● **Problem to solve**
In the data, find each line where the word "blue" appears and list that line.

(Data excerpts)
[Start of section]

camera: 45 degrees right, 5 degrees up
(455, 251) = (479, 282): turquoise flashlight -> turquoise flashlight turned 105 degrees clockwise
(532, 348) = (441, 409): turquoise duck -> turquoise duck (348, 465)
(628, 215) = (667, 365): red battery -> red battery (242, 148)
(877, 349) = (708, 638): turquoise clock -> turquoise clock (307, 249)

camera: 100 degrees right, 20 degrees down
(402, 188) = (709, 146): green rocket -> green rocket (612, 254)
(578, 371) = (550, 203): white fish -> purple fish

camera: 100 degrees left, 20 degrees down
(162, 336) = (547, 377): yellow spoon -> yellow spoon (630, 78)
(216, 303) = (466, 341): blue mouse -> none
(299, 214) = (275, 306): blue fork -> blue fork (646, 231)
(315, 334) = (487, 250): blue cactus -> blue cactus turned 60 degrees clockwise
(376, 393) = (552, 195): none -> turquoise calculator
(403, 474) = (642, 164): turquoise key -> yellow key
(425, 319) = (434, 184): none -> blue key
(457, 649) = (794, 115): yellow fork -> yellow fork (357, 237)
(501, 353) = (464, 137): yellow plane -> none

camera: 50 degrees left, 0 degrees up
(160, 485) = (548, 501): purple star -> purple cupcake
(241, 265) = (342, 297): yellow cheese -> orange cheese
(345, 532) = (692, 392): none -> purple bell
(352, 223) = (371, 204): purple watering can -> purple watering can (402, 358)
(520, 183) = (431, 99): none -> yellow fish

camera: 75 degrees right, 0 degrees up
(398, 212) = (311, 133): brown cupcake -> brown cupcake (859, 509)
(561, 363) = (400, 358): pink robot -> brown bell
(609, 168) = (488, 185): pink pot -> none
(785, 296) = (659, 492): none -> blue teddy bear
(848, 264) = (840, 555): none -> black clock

[End of section]

● **Result of this exercise**
(216, 303) = (466, 341): blue mouse -> none
(299, 214) = (275, 306): blue fork -> blue fork (646, 231)
(315, 334) = (487, 250): blue cactus -> blue cactus turned 60 degrees clockwise
(425, 319) = (434, 184): none -> blue key
(785, 296) = (659, 492): none -> blue teddy bear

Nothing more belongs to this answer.